*** The data ***

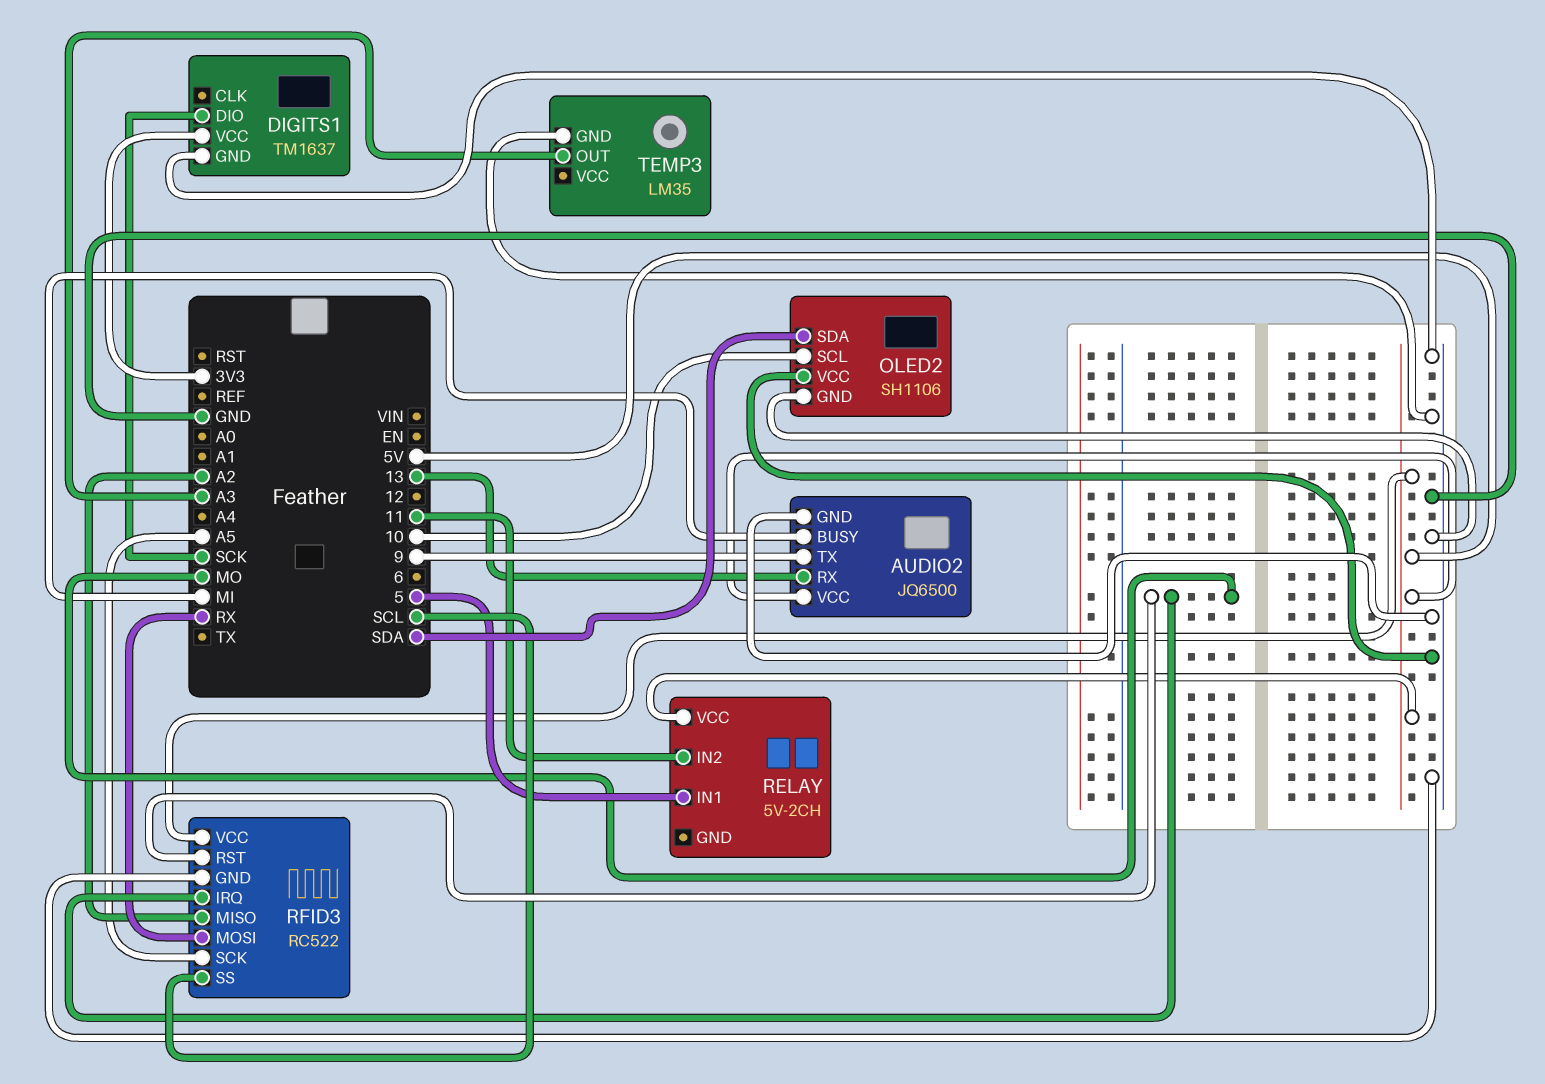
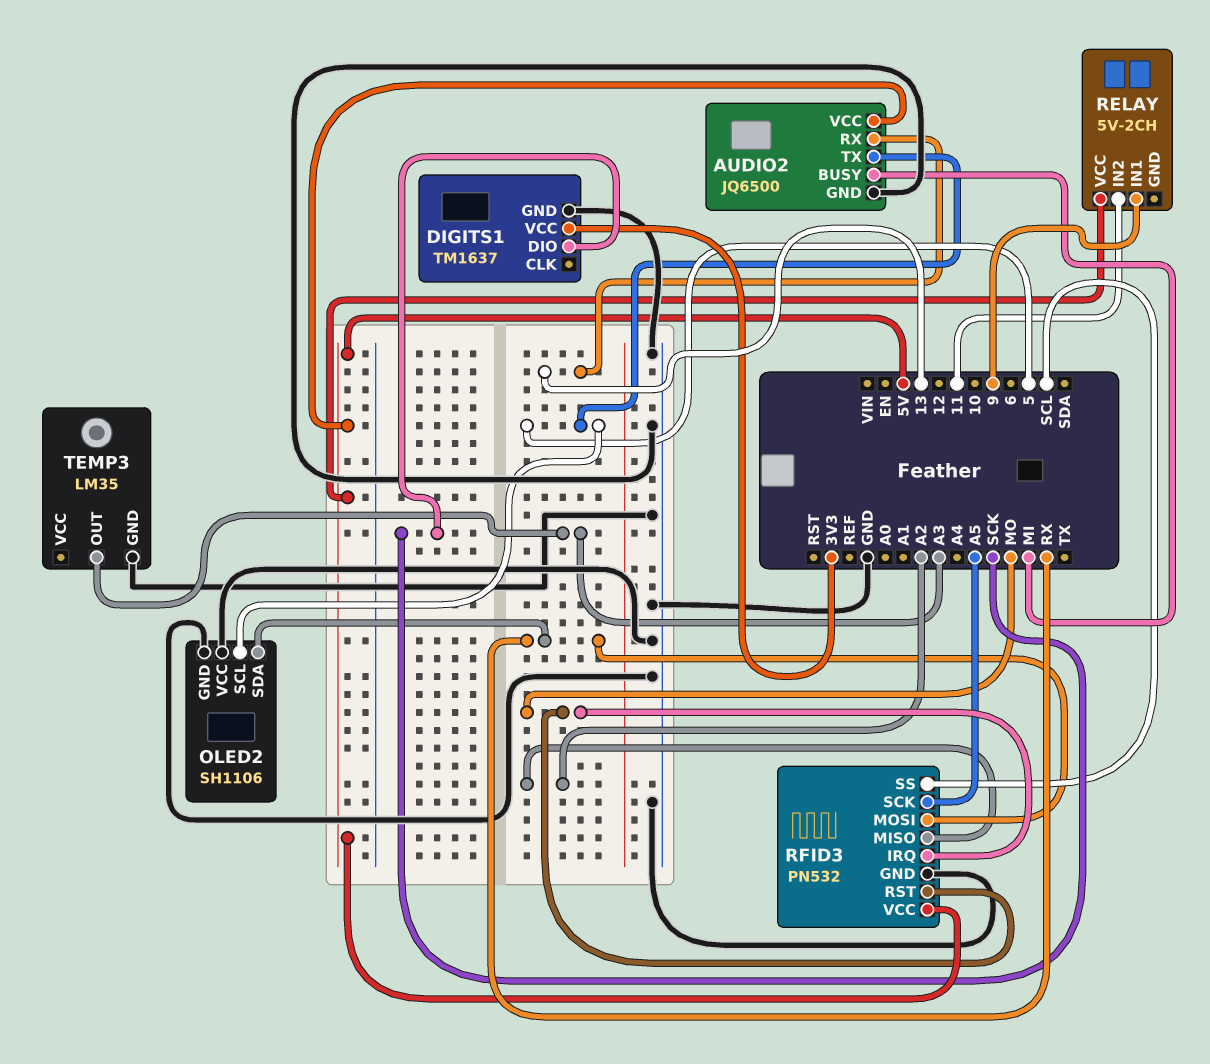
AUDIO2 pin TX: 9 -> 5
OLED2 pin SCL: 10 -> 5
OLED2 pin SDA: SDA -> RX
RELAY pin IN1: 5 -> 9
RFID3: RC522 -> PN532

*** End of The data ***
*** The data ***

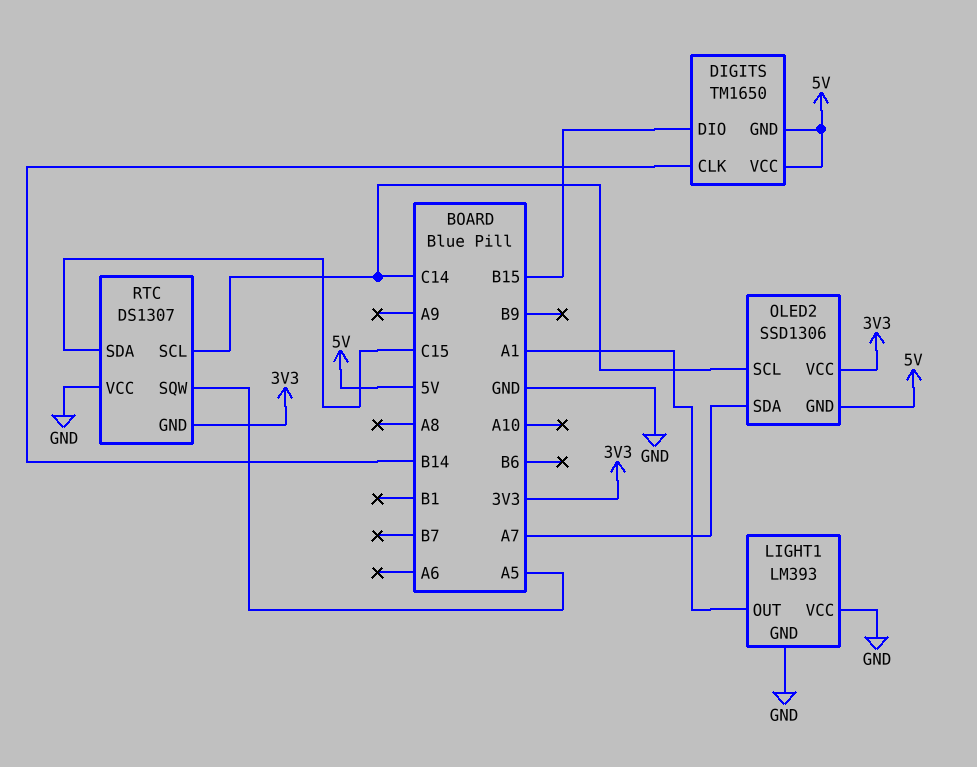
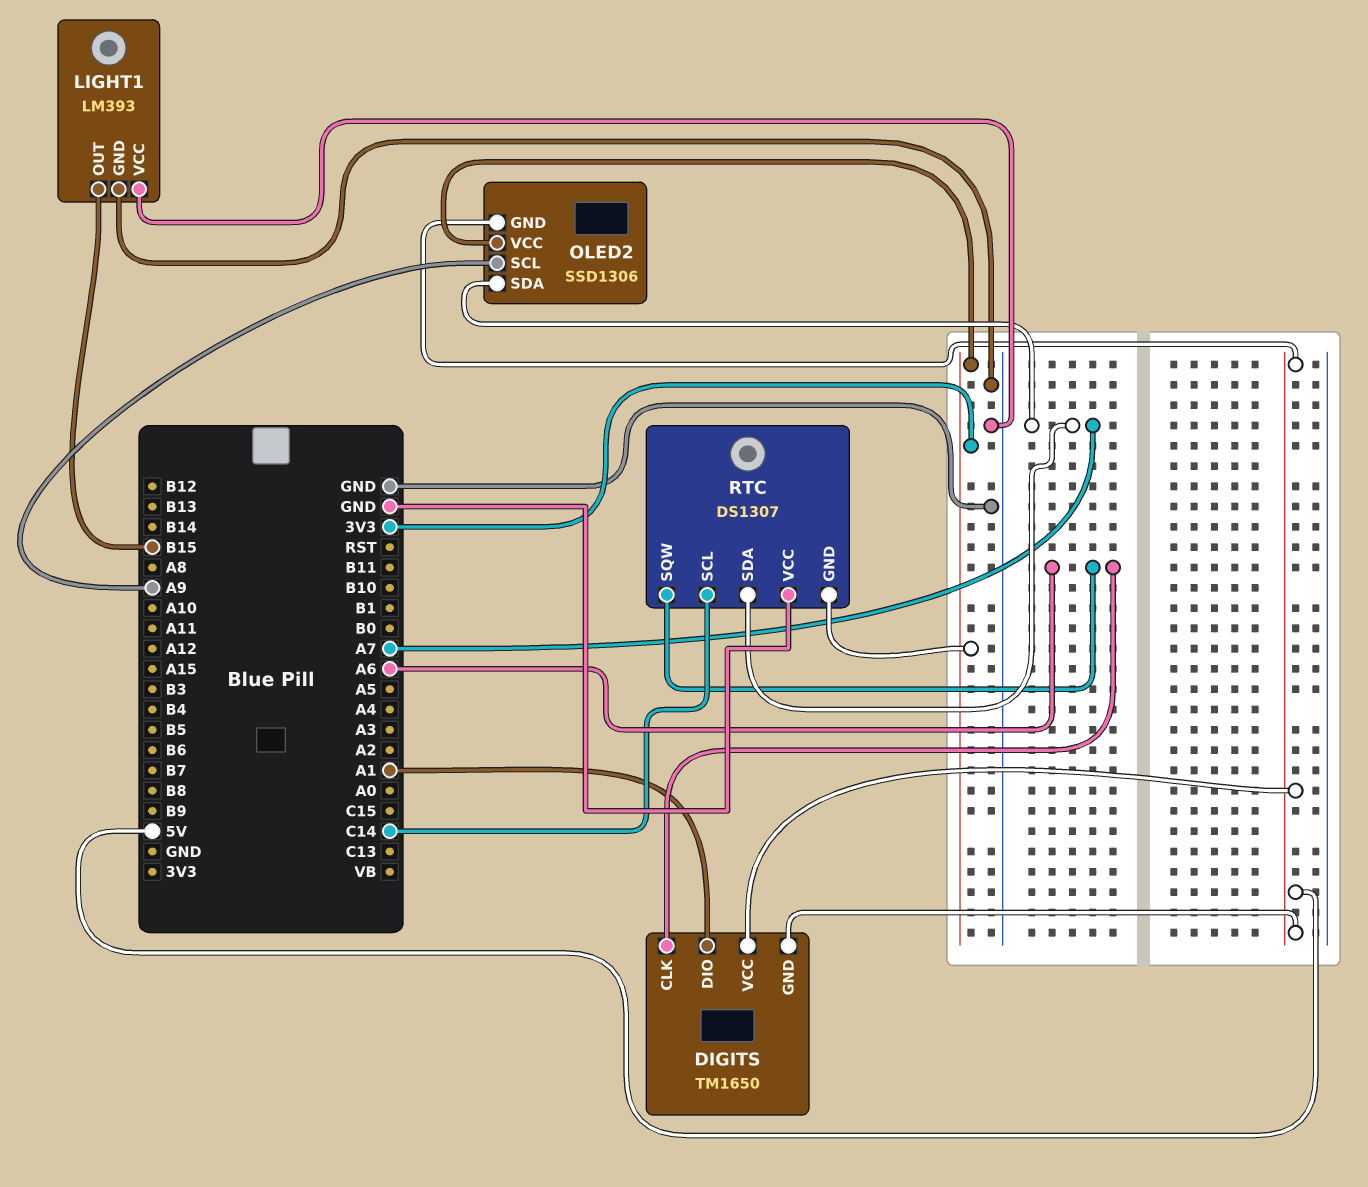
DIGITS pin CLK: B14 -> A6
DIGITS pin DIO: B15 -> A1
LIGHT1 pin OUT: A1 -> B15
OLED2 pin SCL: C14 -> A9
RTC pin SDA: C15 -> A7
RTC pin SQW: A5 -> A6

*** End of The data ***

→ Exercise details
From the entries above, give again exactly the lines running from the line with "AUDIO2 pin TX: 9 -> 5" to the line with "RFID3: RC522 -> PN532"; include both of those lines.

→ Exercise solution
AUDIO2 pin TX: 9 -> 5
OLED2 pin SCL: 10 -> 5
OLED2 pin SDA: SDA -> RX
RELAY pin IN1: 5 -> 9
RFID3: RC522 -> PN532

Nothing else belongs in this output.